_ACTIVITY:_
In the records below, find the line that contains "legacy.pdf: [1235,240,1278,295] ->" and the line that contains "Pending: [1230,750,1284,794] ->". Set down exactly those lines and every line between them, and nothing more.

_INPUT FOR THIS TASK:_
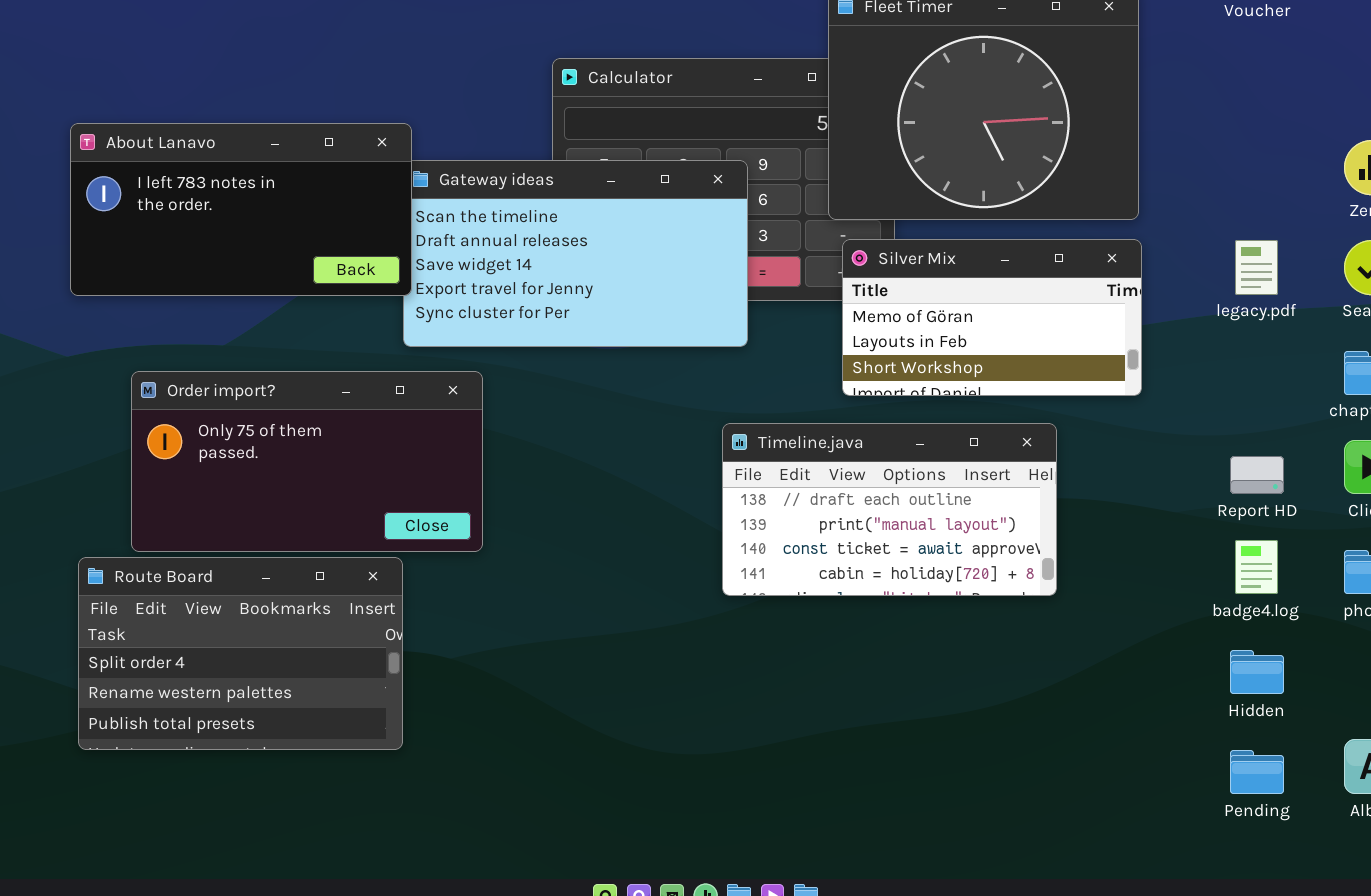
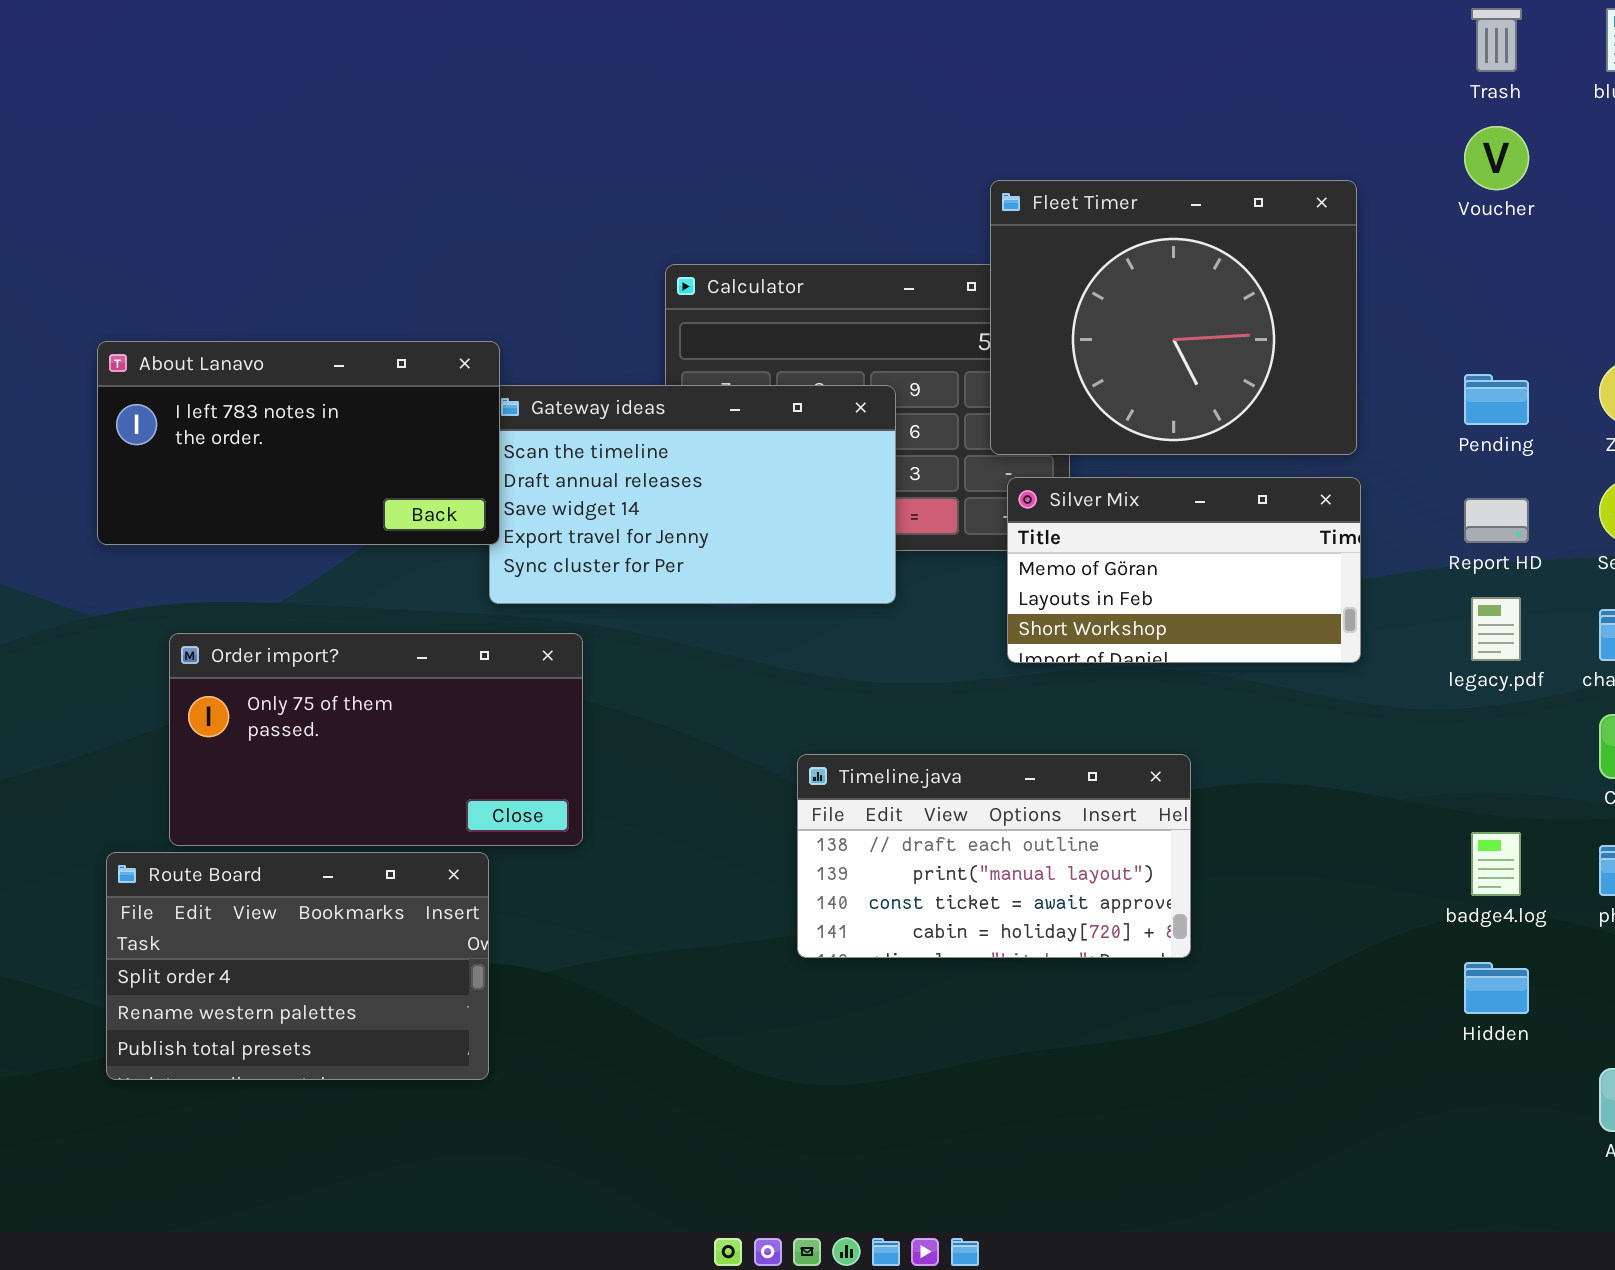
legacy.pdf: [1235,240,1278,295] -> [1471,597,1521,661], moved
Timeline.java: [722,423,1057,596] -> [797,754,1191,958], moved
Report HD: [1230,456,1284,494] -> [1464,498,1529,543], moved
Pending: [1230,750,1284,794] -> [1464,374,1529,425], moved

...

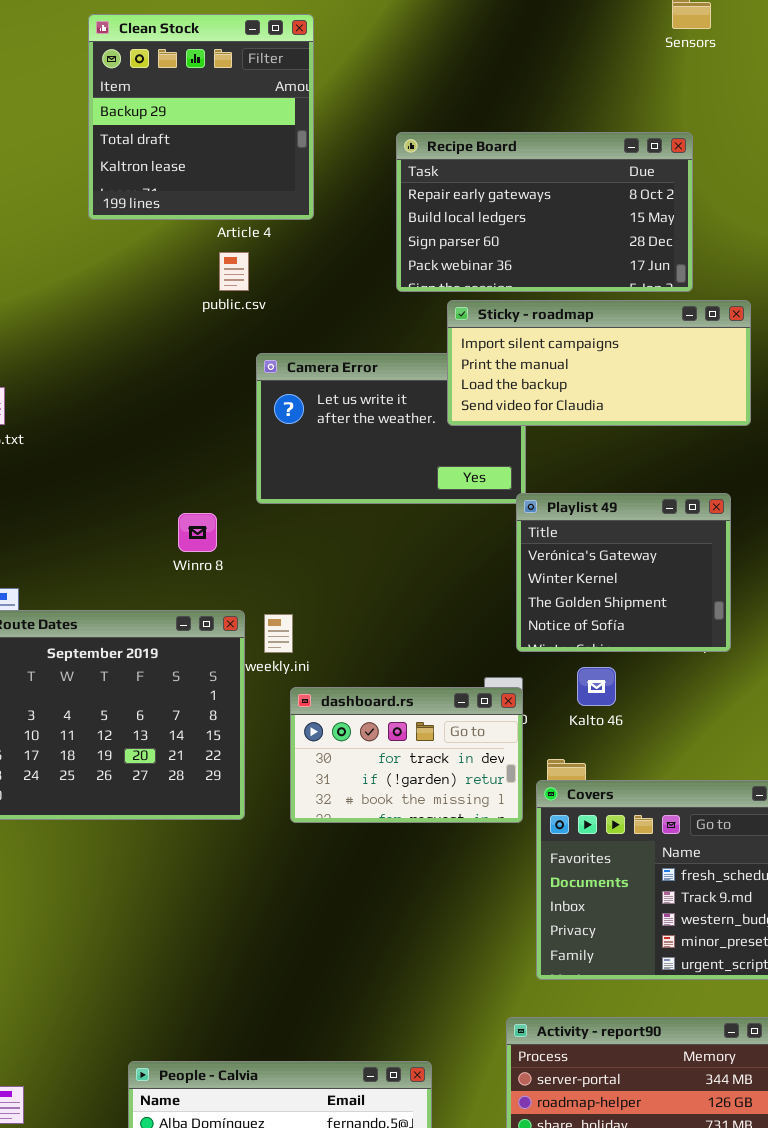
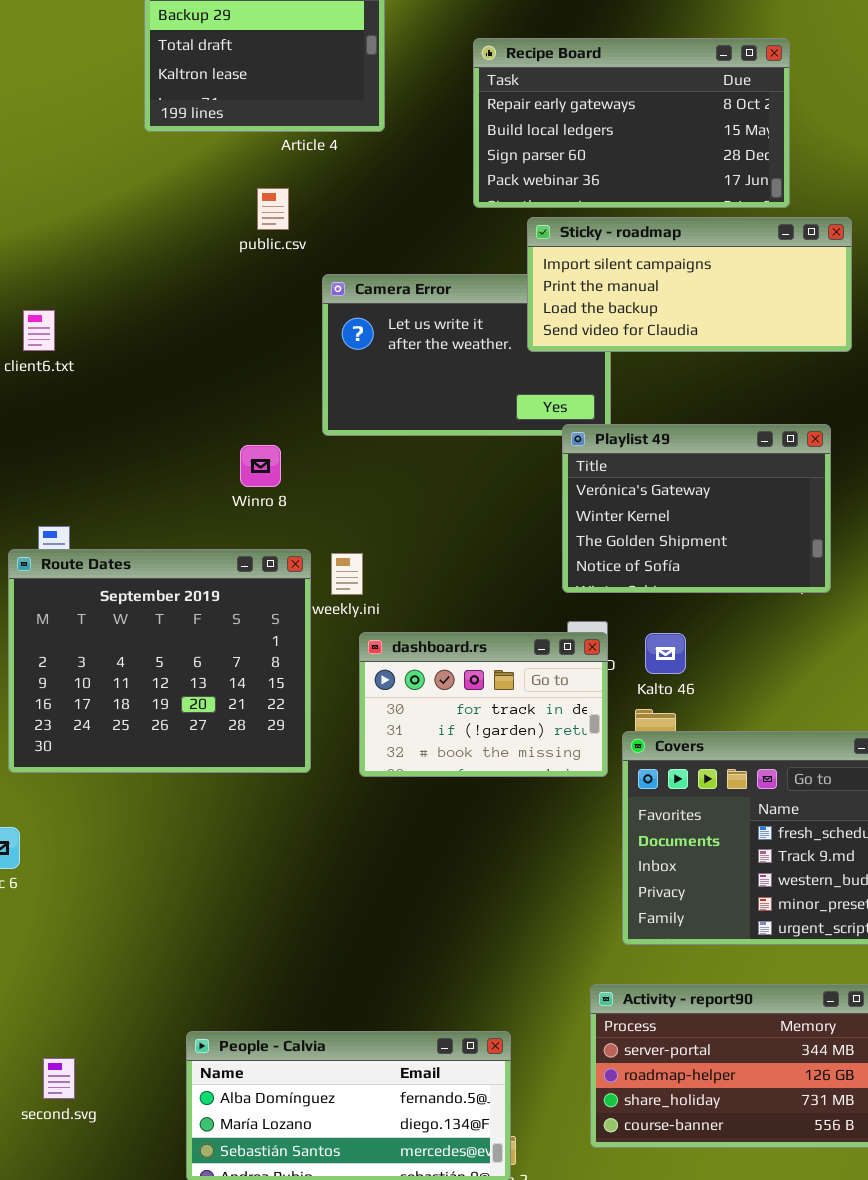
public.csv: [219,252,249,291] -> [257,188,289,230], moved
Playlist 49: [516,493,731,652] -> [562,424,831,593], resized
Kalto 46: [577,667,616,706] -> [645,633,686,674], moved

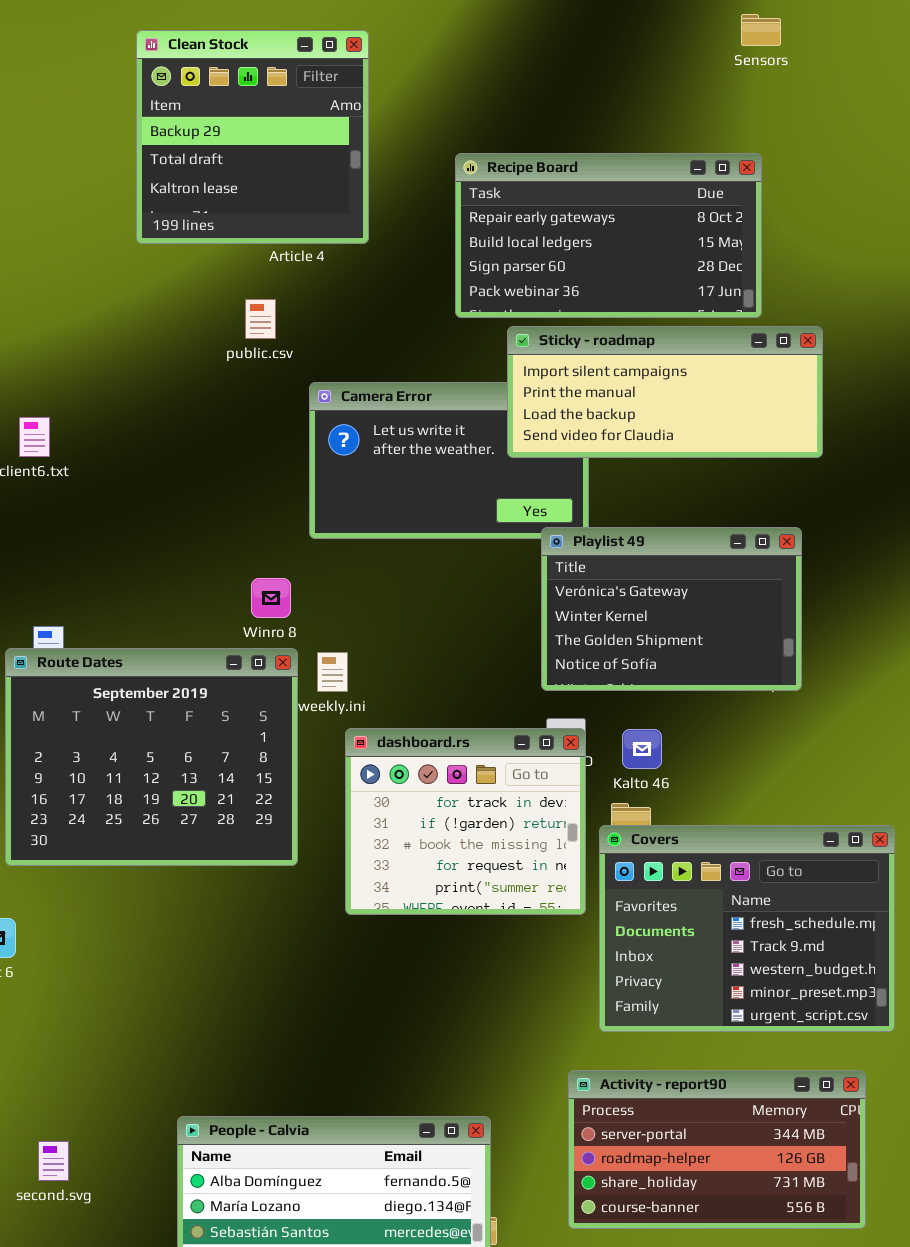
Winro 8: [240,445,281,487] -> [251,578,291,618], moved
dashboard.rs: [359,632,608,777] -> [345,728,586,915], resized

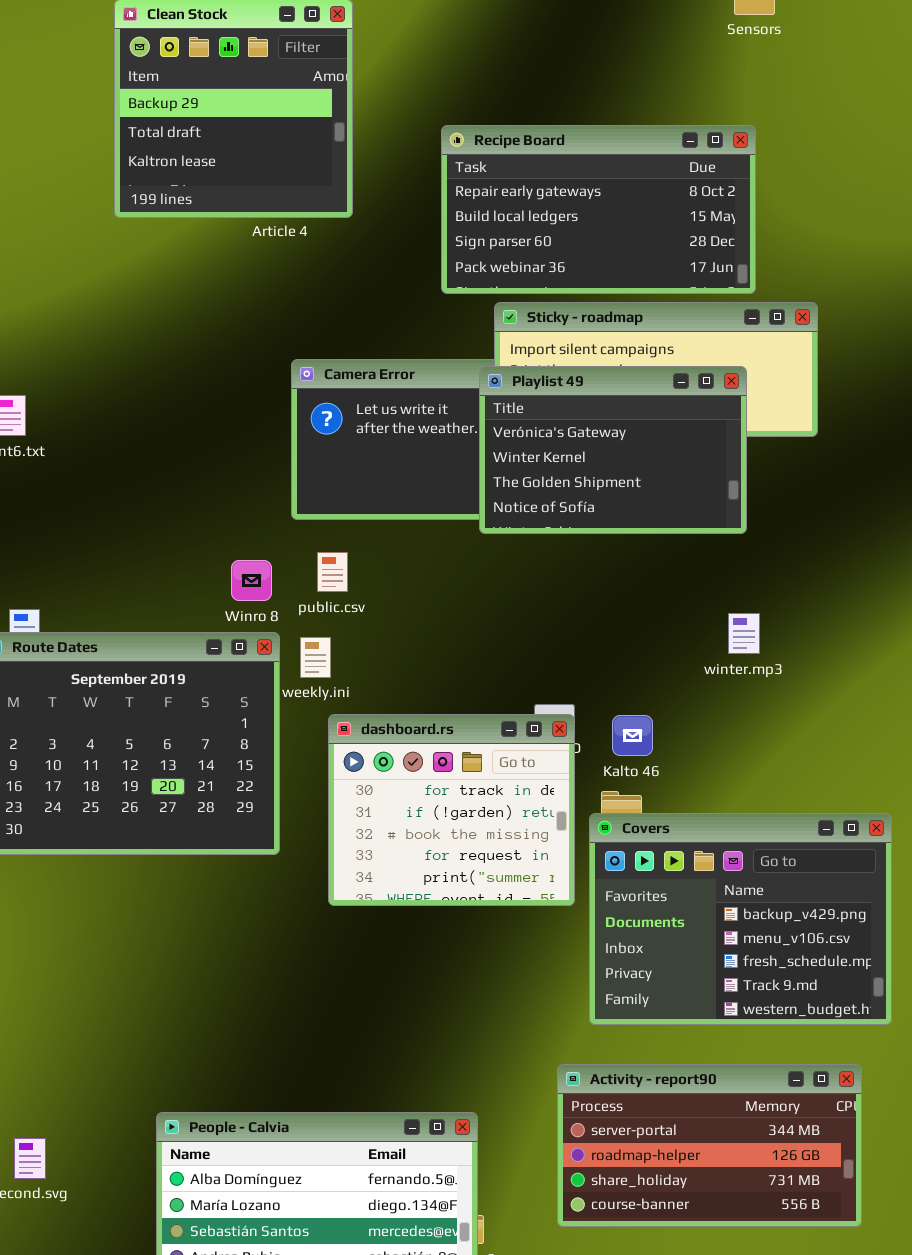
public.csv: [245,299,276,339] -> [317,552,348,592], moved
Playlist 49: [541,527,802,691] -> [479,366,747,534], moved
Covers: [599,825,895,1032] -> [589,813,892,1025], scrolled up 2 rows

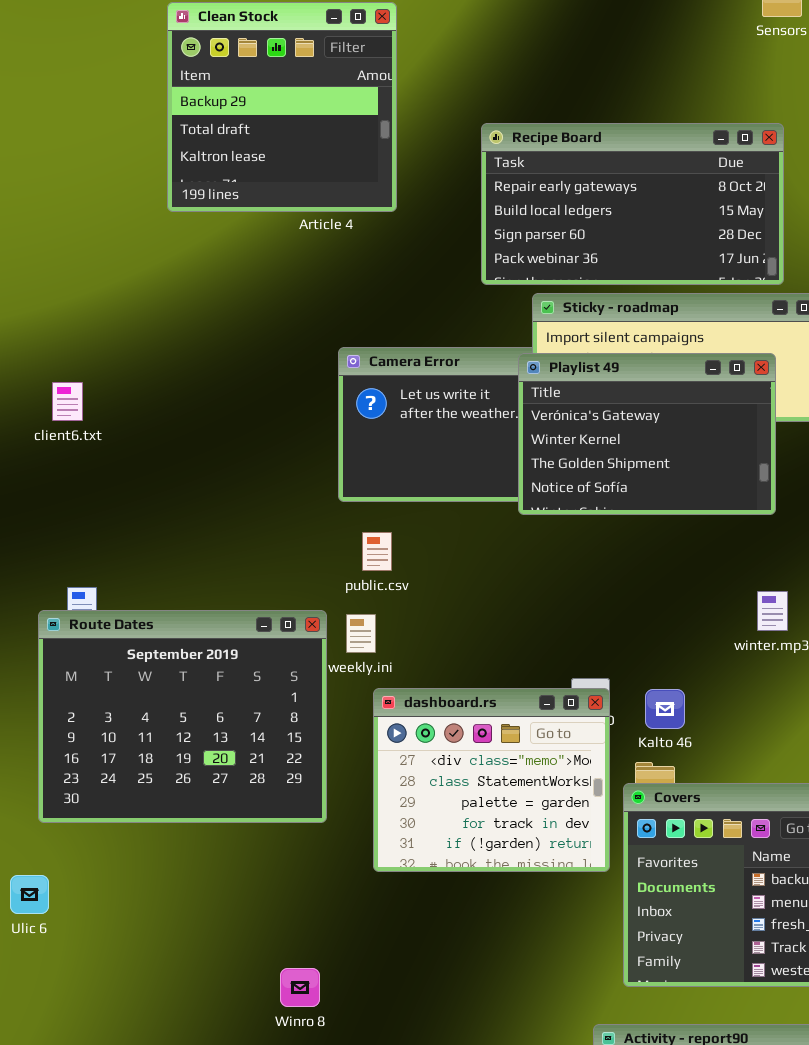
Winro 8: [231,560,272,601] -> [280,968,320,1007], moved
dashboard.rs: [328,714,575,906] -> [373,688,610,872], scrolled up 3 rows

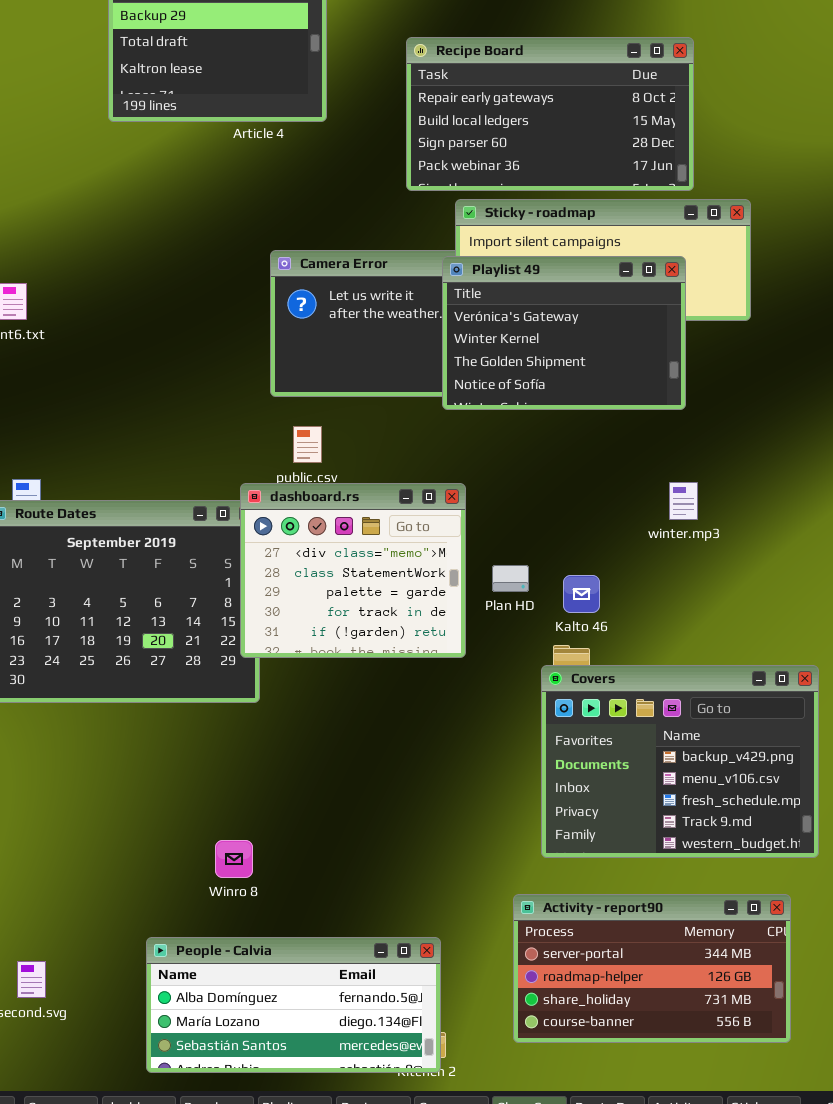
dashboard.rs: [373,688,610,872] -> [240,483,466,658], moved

_WRITTEN RESPONSE:_
legacy.pdf: [1235,240,1278,295] -> [1471,597,1521,661], moved
Timeline.java: [722,423,1057,596] -> [797,754,1191,958], moved
Report HD: [1230,456,1284,494] -> [1464,498,1529,543], moved
Pending: [1230,750,1284,794] -> [1464,374,1529,425], moved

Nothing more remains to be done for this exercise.